**Problem to work on**
For the data below, report the number of lines that contain the string "orange" and nothing else.

**Exercise data**
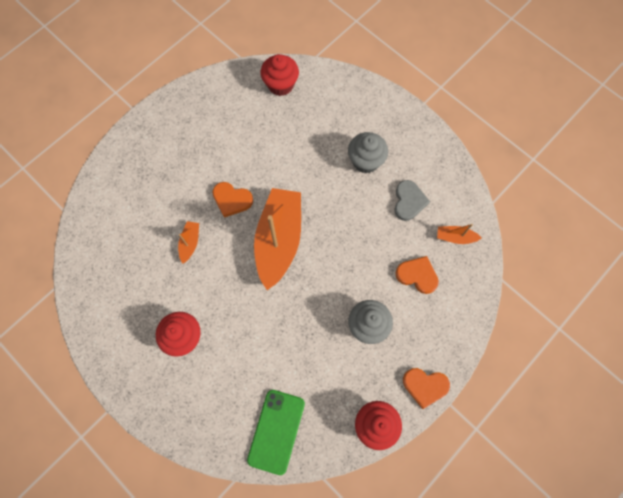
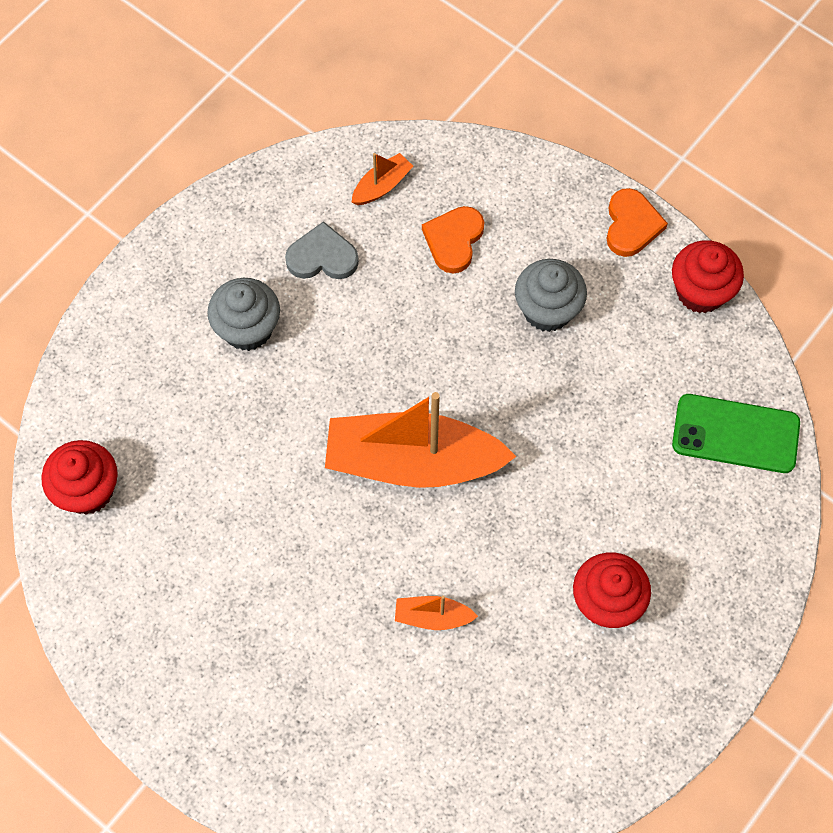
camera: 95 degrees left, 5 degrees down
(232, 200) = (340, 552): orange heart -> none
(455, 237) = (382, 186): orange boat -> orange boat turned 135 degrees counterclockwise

---

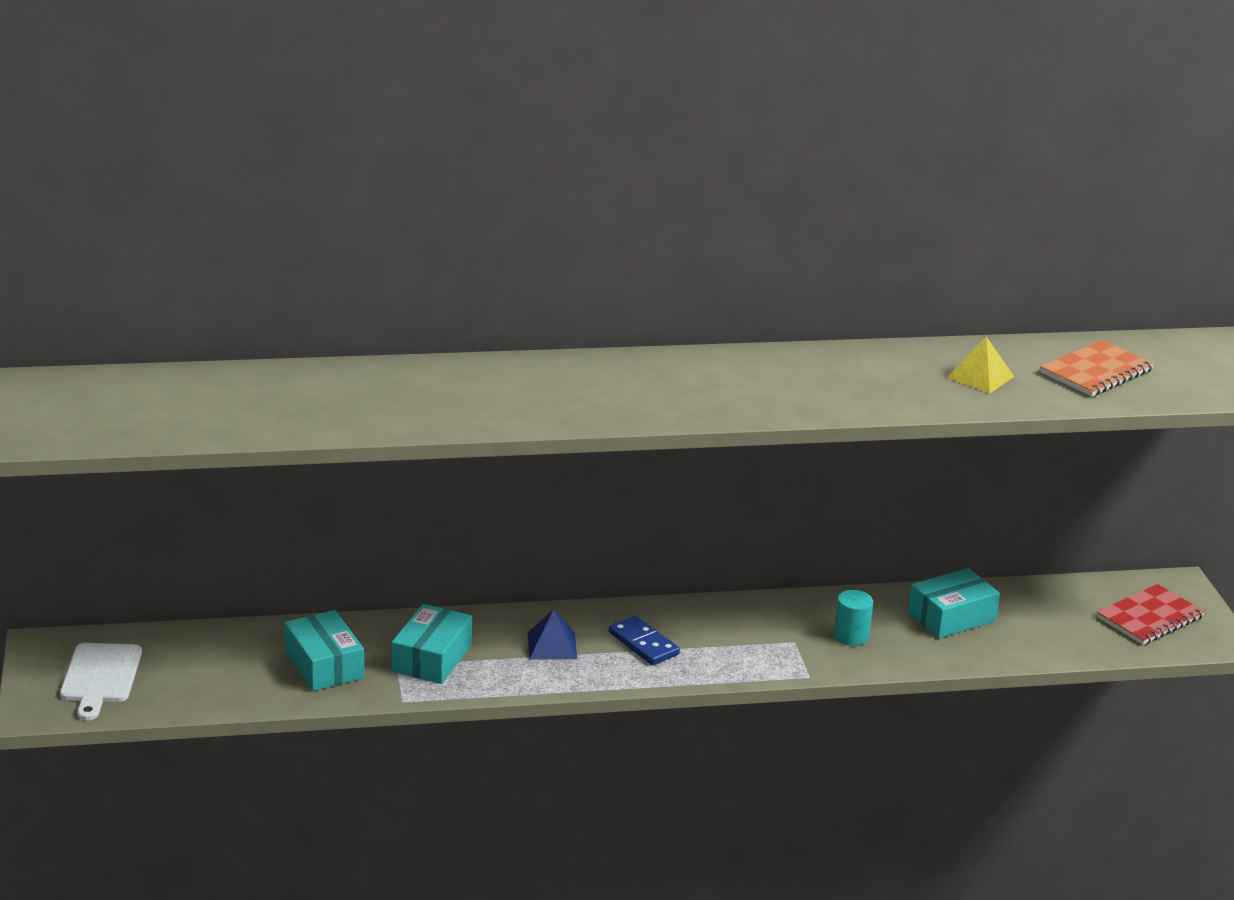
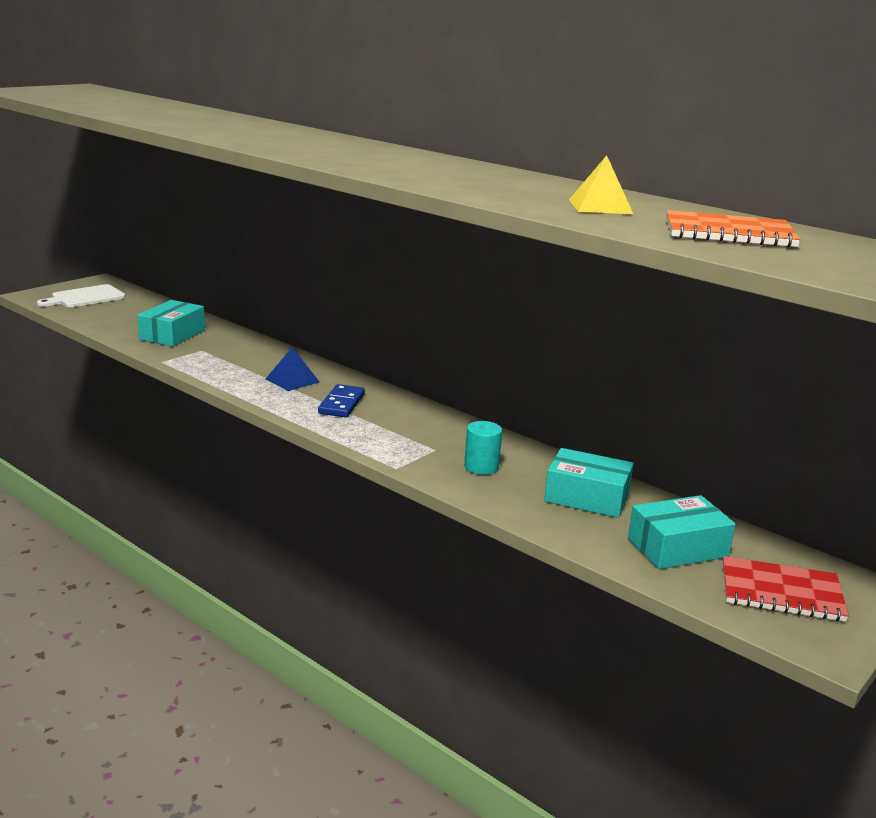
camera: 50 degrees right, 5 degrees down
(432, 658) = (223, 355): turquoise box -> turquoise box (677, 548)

--

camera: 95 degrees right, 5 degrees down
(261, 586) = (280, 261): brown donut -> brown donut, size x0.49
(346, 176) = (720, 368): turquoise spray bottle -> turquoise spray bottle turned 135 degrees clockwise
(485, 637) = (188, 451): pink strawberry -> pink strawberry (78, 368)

**Response box**
2